Data shown Block Start

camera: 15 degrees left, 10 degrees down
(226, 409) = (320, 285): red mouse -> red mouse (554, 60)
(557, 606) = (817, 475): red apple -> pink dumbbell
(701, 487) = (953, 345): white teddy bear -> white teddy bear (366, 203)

Data shown Block End
Data shown Block Start

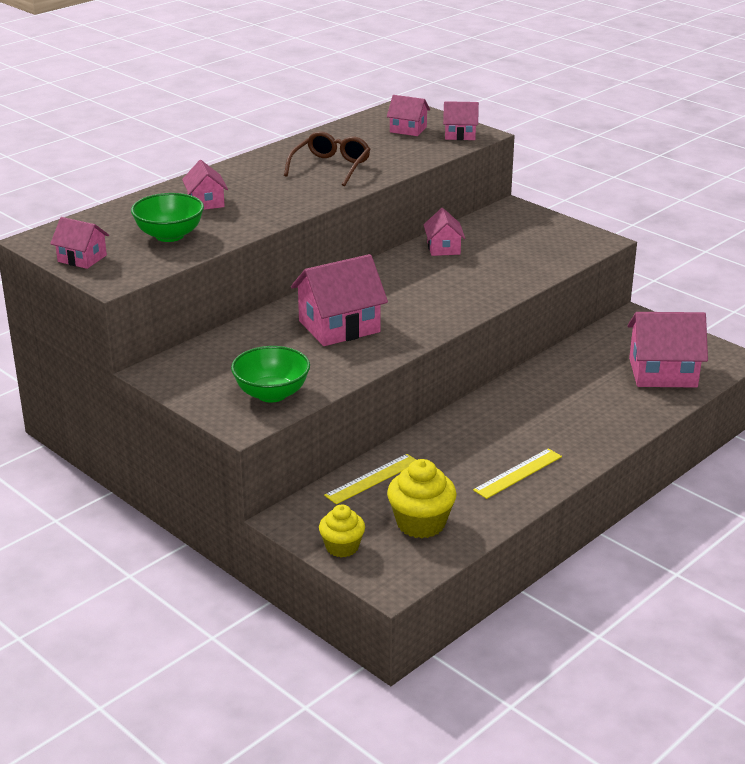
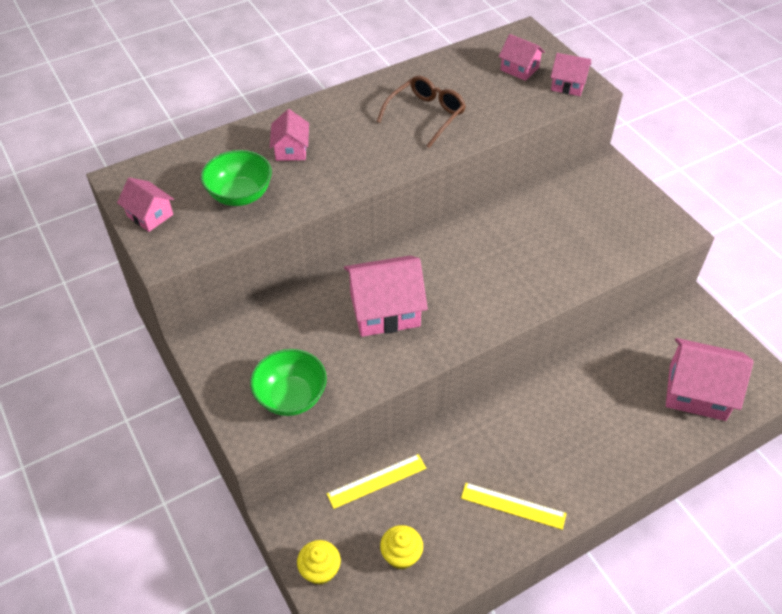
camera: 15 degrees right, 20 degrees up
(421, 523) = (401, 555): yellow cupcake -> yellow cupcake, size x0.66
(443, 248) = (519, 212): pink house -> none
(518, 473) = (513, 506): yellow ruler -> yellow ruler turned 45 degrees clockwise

Data shown Block End

__What this task involves__: If a line of the material contains the word "degrees", pick it out and copy it.

__Response area__:
camera: 15 degrees left, 10 degrees down
camera: 15 degrees right, 20 degrees up
(518, 473) = (513, 506): yellow ruler -> yellow ruler turned 45 degrees clockwise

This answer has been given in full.